-------- SUPPLIED ENTRIES --------

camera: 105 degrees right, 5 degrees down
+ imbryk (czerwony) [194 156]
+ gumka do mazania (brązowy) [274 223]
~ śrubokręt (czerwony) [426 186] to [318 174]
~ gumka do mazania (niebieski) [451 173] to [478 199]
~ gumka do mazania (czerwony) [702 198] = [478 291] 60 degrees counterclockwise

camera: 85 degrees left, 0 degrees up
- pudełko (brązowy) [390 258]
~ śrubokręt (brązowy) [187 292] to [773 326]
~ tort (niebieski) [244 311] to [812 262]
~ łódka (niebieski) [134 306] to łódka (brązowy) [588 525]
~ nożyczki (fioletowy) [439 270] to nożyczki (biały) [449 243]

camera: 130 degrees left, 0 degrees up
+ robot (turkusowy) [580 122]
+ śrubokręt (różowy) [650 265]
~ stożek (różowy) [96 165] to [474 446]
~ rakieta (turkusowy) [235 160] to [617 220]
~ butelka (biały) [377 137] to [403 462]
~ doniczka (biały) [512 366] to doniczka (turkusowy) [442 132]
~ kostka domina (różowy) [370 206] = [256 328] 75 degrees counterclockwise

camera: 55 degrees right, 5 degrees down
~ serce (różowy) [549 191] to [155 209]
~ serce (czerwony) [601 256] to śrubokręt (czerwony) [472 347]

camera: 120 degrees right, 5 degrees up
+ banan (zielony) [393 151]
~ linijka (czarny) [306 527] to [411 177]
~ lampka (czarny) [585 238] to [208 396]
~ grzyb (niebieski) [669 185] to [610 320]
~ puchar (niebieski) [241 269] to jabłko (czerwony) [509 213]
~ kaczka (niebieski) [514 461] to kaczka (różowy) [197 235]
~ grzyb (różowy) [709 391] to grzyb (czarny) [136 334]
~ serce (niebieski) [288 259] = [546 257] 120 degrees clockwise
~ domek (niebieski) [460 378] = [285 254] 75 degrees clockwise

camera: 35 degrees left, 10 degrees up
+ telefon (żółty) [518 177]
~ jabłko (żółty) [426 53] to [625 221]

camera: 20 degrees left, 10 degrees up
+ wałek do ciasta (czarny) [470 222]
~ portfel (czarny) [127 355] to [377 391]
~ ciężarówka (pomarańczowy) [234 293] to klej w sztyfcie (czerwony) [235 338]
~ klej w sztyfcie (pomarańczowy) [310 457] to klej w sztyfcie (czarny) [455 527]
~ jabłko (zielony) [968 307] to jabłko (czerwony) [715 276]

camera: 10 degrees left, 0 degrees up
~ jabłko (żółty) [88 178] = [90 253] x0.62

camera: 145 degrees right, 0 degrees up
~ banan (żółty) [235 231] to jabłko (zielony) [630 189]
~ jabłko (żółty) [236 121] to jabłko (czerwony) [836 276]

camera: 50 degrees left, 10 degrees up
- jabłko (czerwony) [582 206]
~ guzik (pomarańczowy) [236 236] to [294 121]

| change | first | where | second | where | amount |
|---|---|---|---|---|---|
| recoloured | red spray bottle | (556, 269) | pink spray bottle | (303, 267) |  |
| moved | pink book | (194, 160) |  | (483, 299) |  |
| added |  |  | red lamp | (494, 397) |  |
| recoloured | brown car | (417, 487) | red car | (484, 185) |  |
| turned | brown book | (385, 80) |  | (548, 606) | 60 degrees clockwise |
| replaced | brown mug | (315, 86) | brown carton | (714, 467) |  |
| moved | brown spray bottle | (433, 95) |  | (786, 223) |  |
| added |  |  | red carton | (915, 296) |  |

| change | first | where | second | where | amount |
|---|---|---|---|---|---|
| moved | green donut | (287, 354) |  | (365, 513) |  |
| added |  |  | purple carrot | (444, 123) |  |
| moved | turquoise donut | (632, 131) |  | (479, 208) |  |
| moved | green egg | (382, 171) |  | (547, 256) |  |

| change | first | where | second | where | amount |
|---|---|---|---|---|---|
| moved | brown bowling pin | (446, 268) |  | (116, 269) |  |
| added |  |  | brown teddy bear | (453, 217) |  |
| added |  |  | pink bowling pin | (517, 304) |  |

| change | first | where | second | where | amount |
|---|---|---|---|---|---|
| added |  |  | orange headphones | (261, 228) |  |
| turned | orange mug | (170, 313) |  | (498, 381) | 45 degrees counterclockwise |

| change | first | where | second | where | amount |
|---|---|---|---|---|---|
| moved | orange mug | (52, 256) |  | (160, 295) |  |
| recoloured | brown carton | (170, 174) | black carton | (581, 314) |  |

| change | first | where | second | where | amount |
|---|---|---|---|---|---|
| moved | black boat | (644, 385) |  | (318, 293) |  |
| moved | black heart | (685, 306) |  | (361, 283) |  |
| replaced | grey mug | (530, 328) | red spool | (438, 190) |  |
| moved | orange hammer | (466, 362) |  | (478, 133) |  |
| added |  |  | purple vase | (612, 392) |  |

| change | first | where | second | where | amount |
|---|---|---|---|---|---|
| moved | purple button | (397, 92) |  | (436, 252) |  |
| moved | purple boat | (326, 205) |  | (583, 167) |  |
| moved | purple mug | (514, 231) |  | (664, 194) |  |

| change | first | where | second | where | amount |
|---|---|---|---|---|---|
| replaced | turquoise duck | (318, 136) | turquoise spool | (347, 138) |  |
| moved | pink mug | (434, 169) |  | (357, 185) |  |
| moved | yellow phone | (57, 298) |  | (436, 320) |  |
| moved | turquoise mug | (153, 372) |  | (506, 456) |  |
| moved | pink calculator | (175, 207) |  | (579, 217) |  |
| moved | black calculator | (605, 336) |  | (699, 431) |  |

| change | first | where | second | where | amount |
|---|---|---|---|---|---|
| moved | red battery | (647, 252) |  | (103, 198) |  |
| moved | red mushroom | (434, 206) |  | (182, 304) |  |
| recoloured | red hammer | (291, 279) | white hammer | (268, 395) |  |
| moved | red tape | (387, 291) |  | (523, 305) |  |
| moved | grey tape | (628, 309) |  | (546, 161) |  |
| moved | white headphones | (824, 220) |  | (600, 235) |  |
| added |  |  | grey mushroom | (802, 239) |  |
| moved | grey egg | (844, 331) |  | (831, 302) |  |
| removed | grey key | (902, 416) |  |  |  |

--------

WORK INSTRUCTIONS:
Please count how many lines in the preceding records hold the word "book", then give only that number.

RESPONSE FOR THIS EXERCISE:
2